Source records
- Opening Delimiter -

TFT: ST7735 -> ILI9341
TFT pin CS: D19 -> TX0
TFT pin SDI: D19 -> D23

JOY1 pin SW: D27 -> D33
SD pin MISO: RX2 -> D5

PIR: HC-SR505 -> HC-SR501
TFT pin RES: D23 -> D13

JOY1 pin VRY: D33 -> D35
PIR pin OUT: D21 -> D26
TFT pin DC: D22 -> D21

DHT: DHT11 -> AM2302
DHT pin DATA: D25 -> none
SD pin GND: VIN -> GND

- Closing Delimiter -

Requirement
In the entries above, copy the lines from the one that contains "TFT pin DC: D22 -> D21" through the last line, exactly as they appear.

Exercise response
TFT pin DC: D22 -> D21

DHT: DHT11 -> AM2302
DHT pin DATA: D25 -> none
SD pin GND: VIN -> GND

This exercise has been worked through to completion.